WHAT THE TASK REQUIRES
The listing below holds a line with "LINE3: none -> QRE1113" and a line with "SONAR pin ECHO: D6 -> D11". Reproduce those two lines exactly, plus everything between them.

AVAILABLE DATA

+--

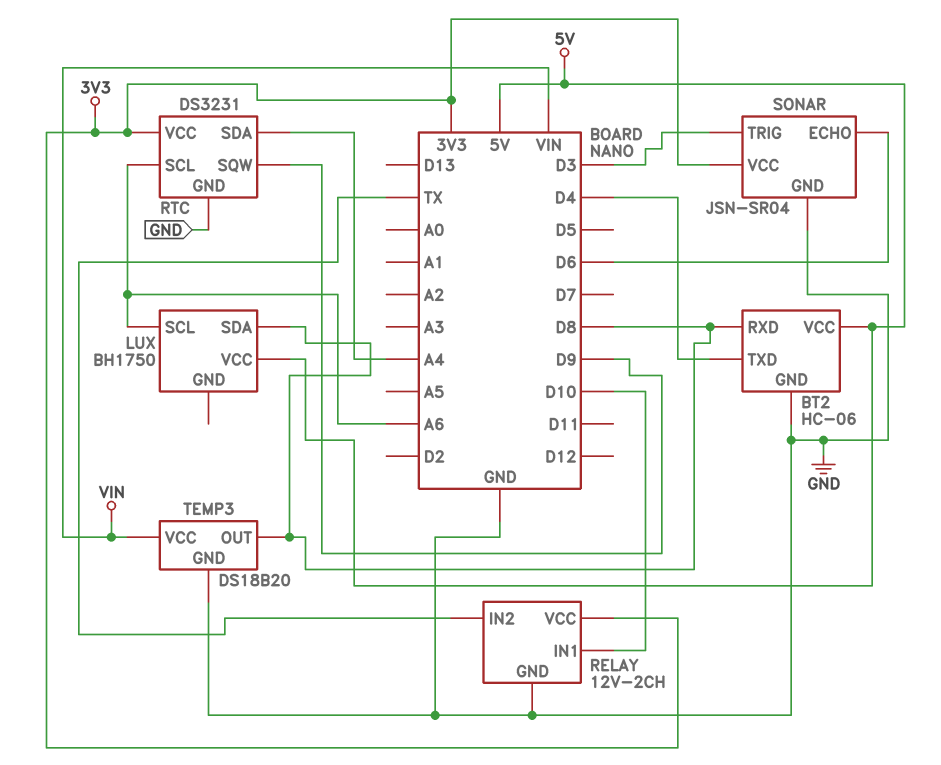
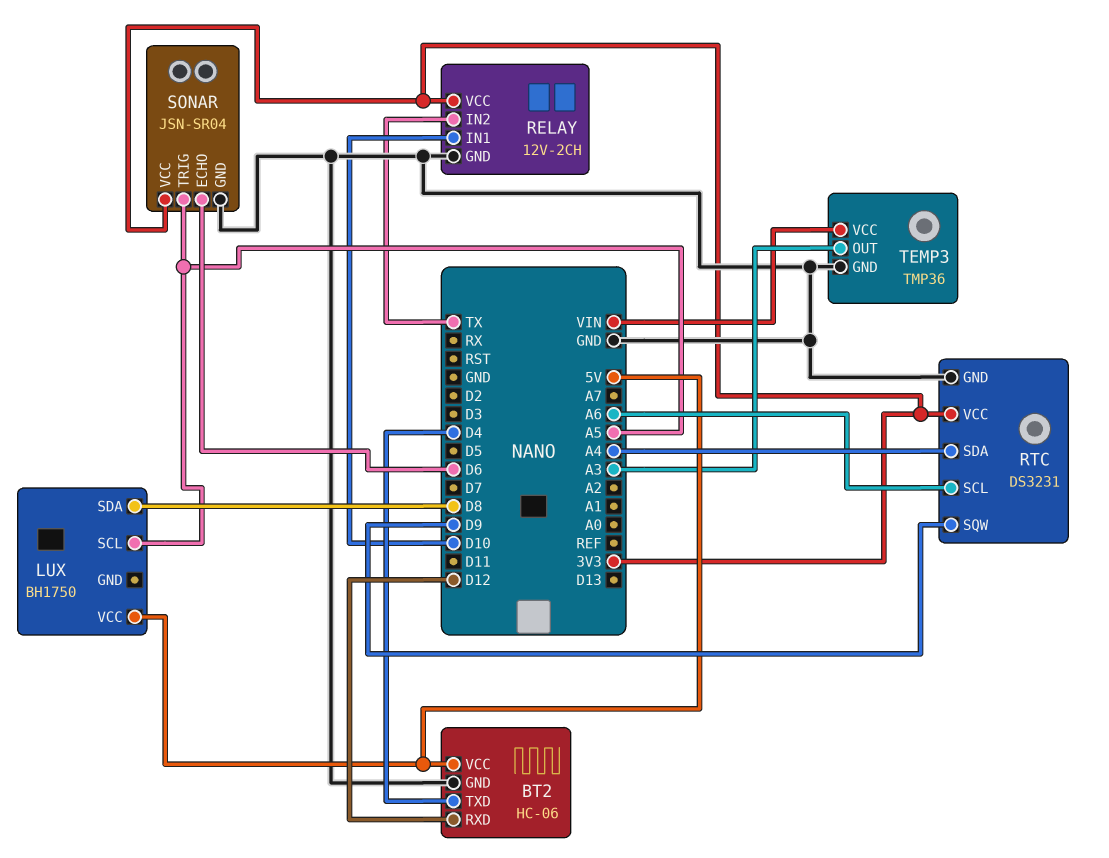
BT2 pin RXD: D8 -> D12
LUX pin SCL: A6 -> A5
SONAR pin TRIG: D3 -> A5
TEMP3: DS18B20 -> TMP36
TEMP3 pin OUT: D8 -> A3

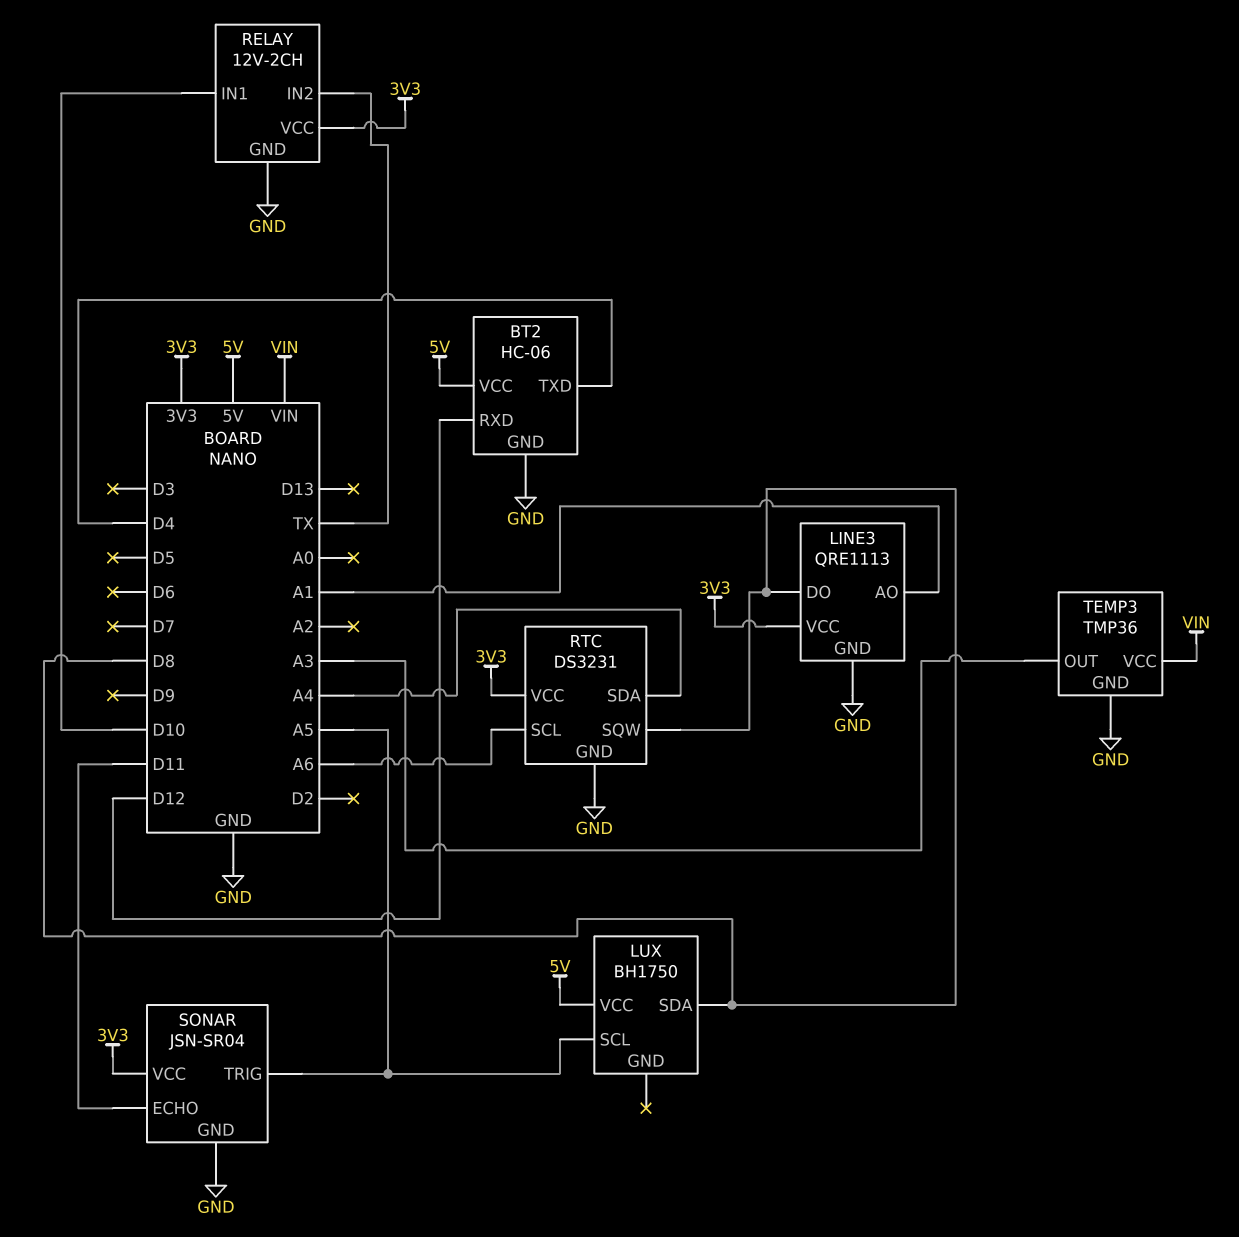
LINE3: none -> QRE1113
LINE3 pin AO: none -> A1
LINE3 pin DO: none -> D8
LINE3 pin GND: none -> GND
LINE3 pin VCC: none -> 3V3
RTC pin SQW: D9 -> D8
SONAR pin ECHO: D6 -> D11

+--

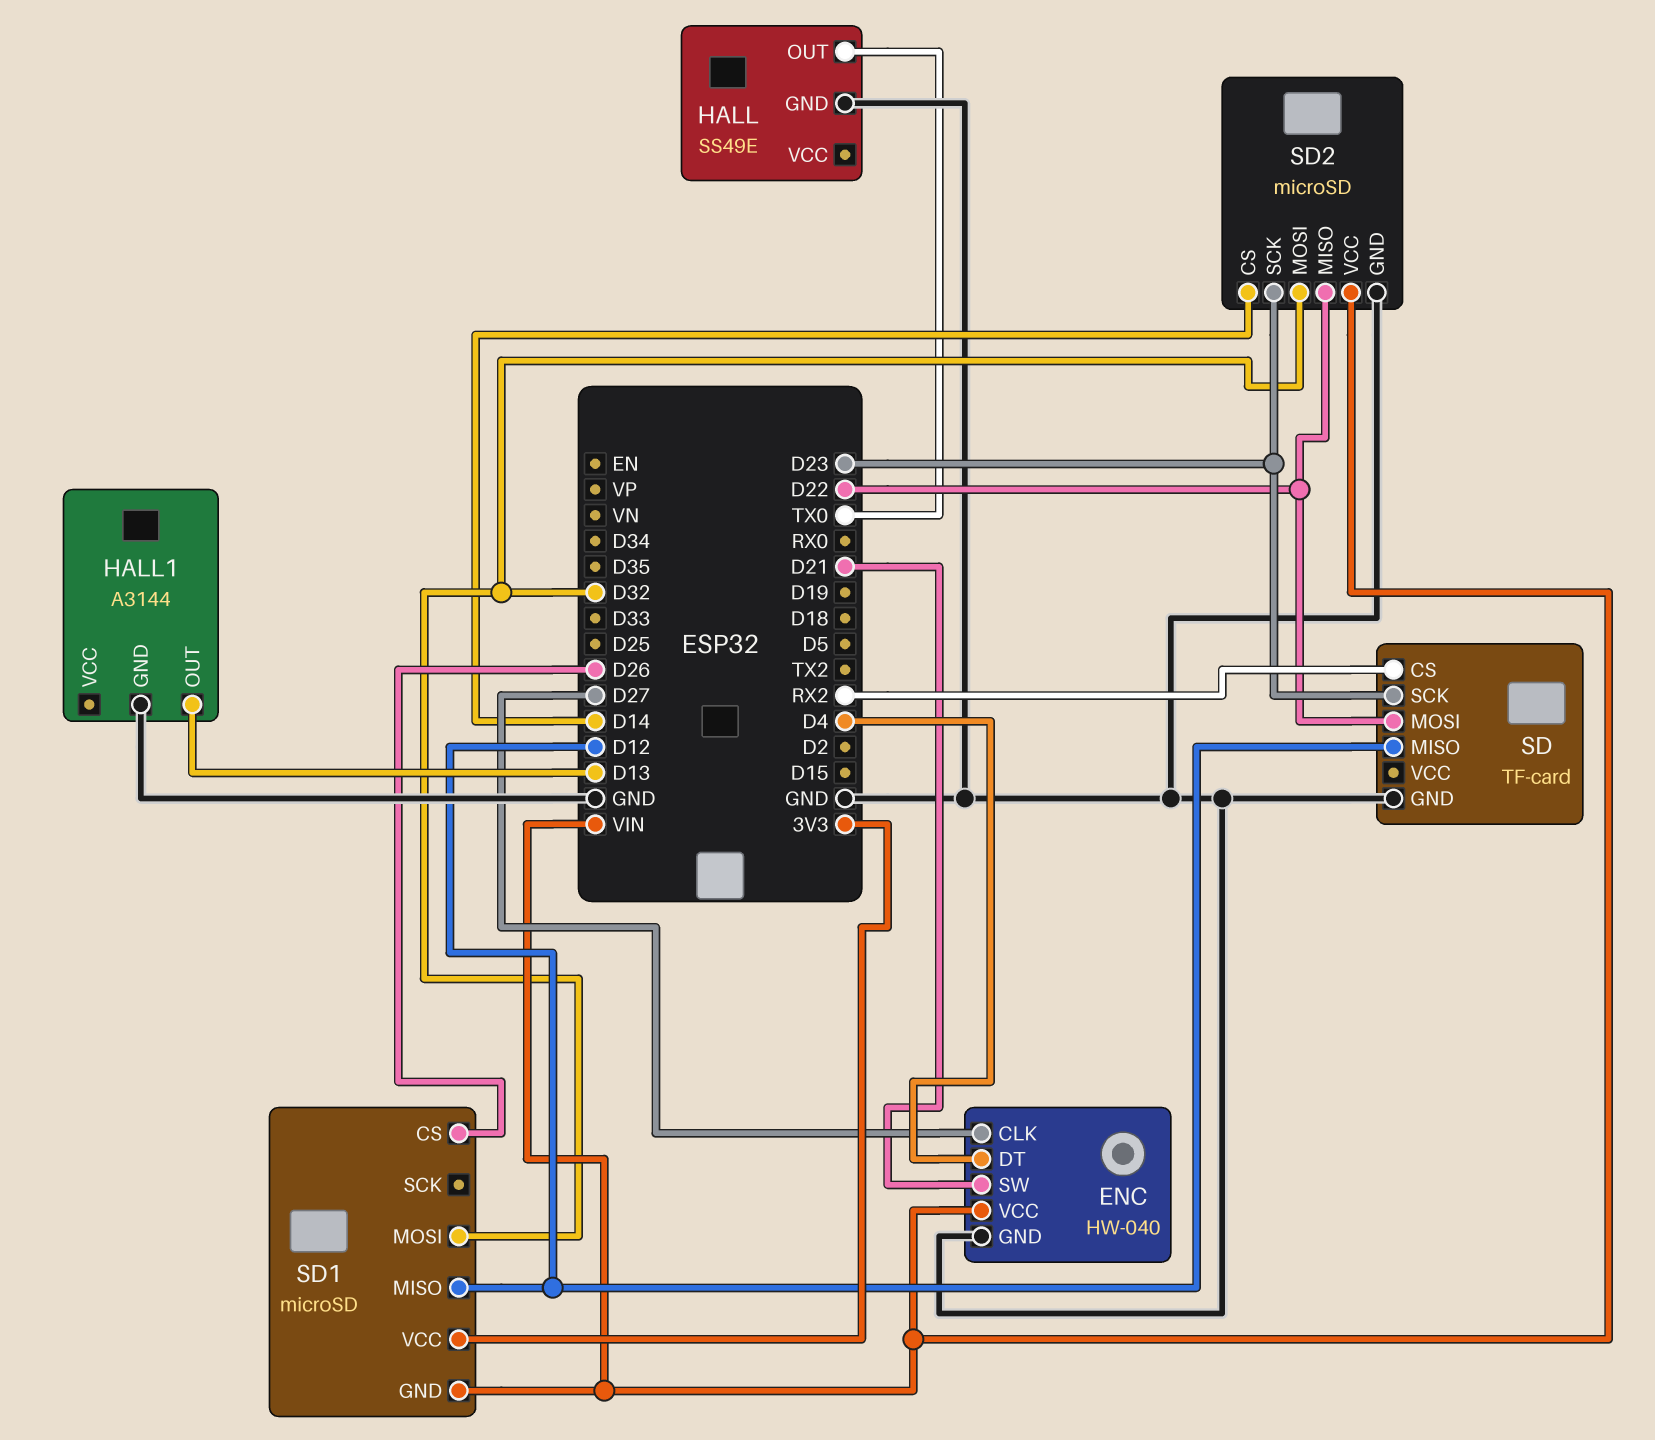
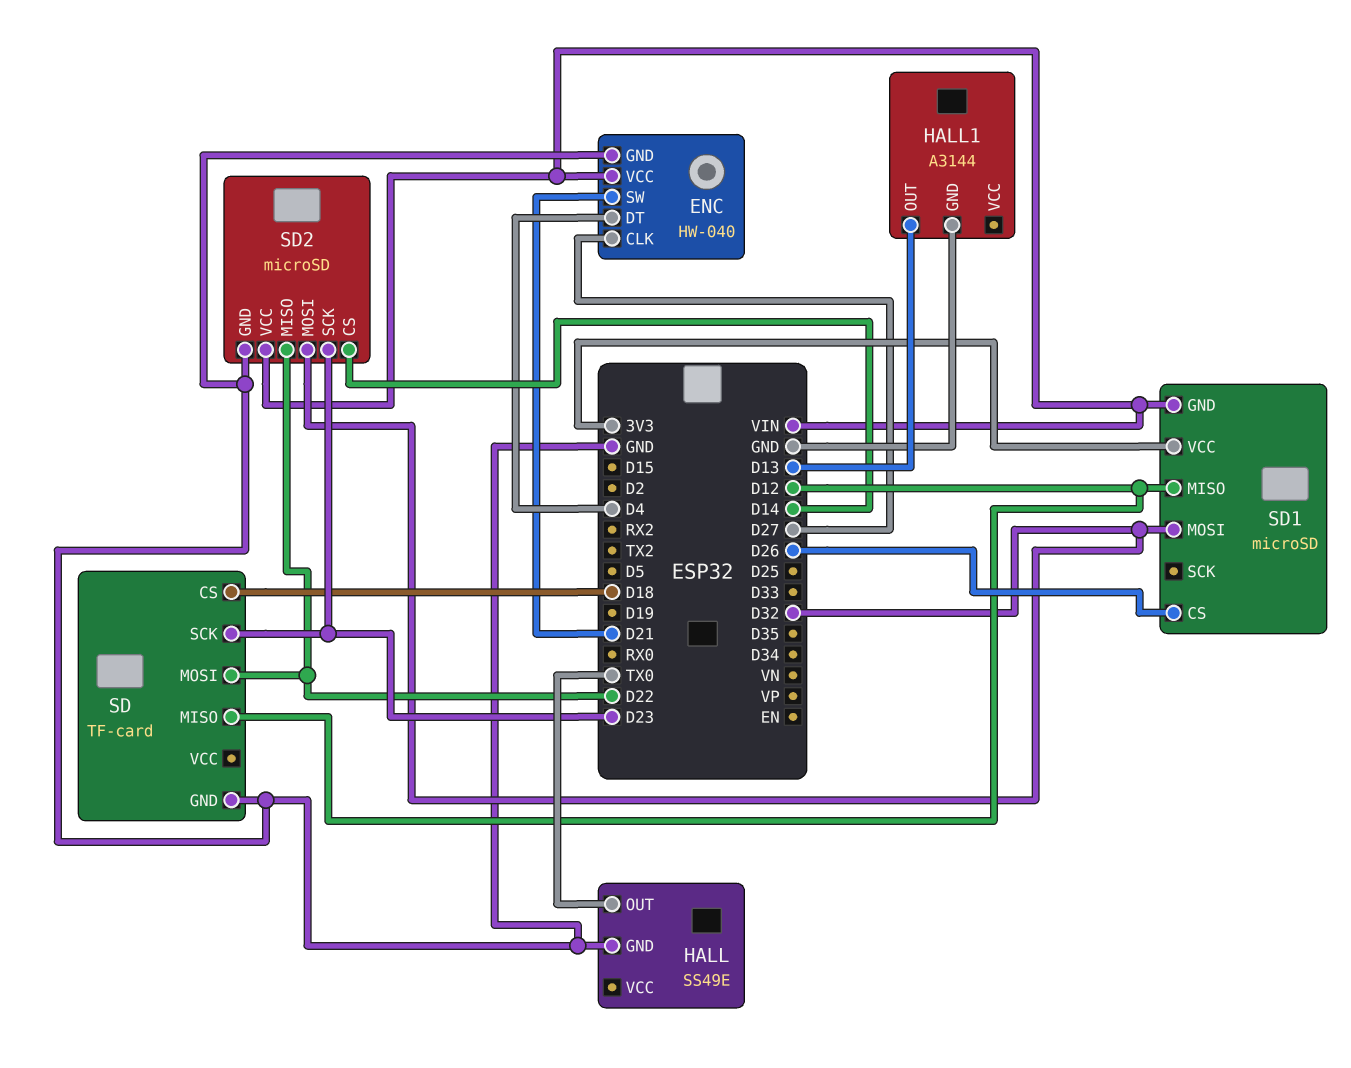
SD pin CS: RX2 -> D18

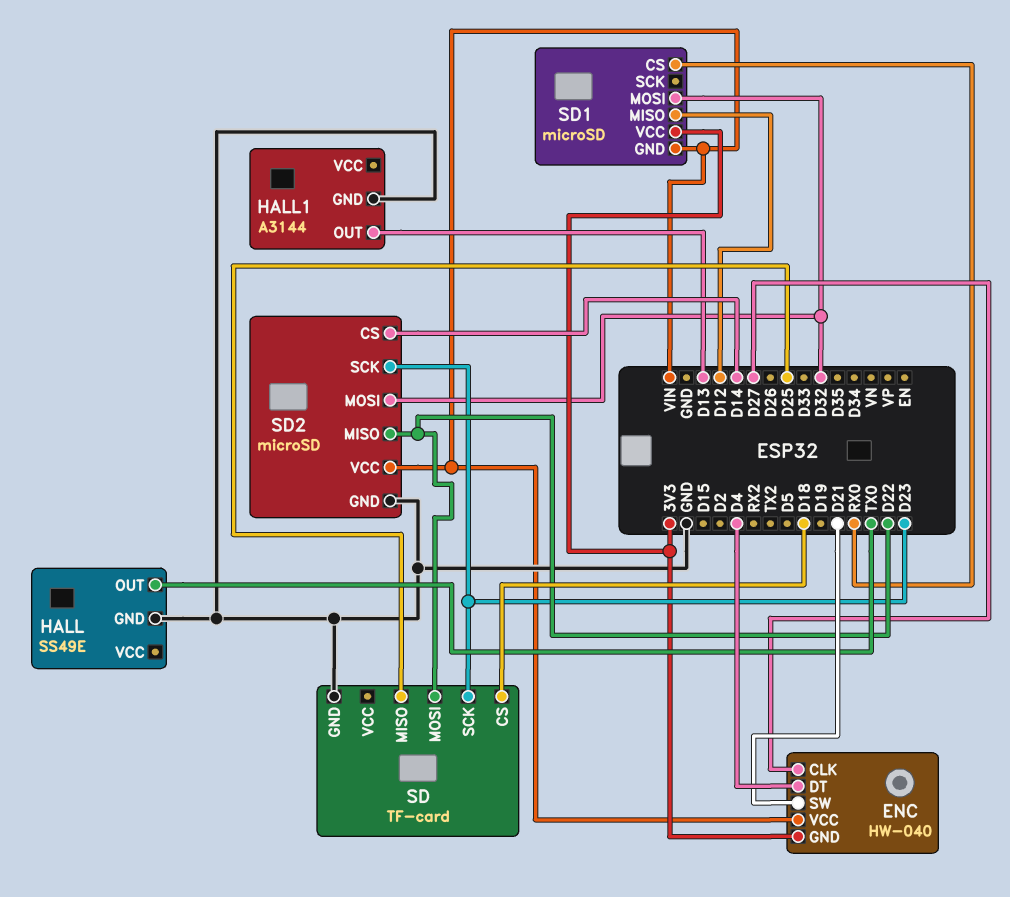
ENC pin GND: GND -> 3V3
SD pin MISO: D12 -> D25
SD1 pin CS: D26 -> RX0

+--

RESULT OF THIS EXERCISE
LINE3: none -> QRE1113
LINE3 pin AO: none -> A1
LINE3 pin DO: none -> D8
LINE3 pin GND: none -> GND
LINE3 pin VCC: none -> 3V3
RTC pin SQW: D9 -> D8
SONAR pin ECHO: D6 -> D11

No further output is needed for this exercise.